Start of Excerpted data

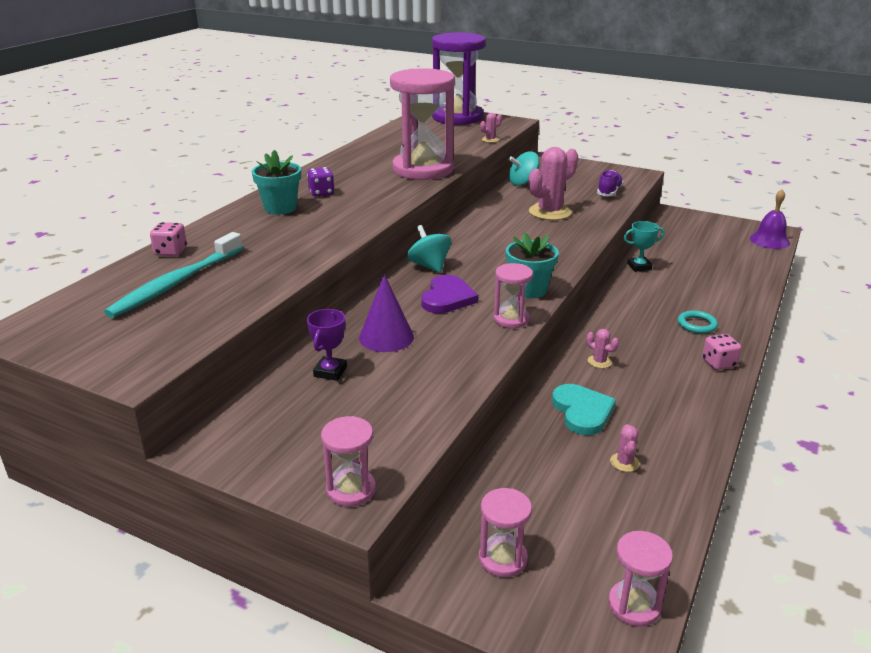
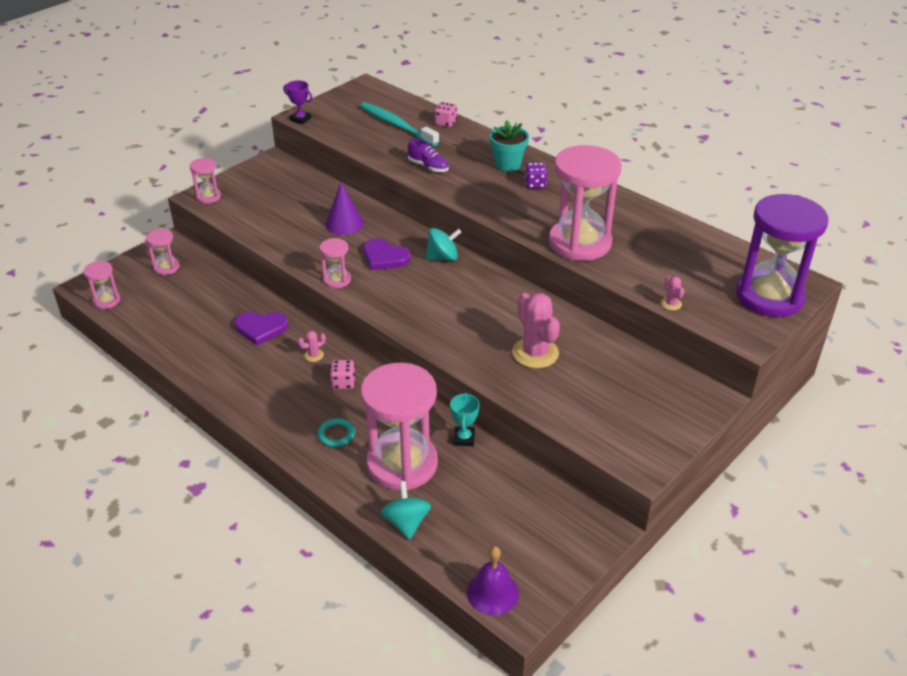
camera: 105 degrees right, 10 degrees up
(330, 372) = (316, 200): purple trophy -> purple trophy (300, 119)
(523, 183) = (628, 355): turquoise spinning top -> turquoise spinning top (406, 522)
(529, 290) = (376, 299): turquoise flower pot -> none
(582, 411) = (261, 328): turquoise heart -> purple heart
(609, 192) = (582, 417): purple shoe -> purple shoe (428, 167)
(624, 462) = (201, 331): pink cactus -> none
(696, 288) = (402, 464): none -> pink hourglass
(718, 363) = (273, 422): pink dice -> pink dice (343, 383)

End of Excerpted data

◆ Exercise:
Output every entry exactly as given; pictures are not part of the copy.

◆ Completed task:
camera: 105 degrees right, 10 degrees up
(330, 372) = (316, 200): purple trophy -> purple trophy (300, 119)
(523, 183) = (628, 355): turquoise spinning top -> turquoise spinning top (406, 522)
(529, 290) = (376, 299): turquoise flower pot -> none
(582, 411) = (261, 328): turquoise heart -> purple heart
(609, 192) = (582, 417): purple shoe -> purple shoe (428, 167)
(624, 462) = (201, 331): pink cactus -> none
(696, 288) = (402, 464): none -> pink hourglass
(718, 363) = (273, 422): pink dice -> pink dice (343, 383)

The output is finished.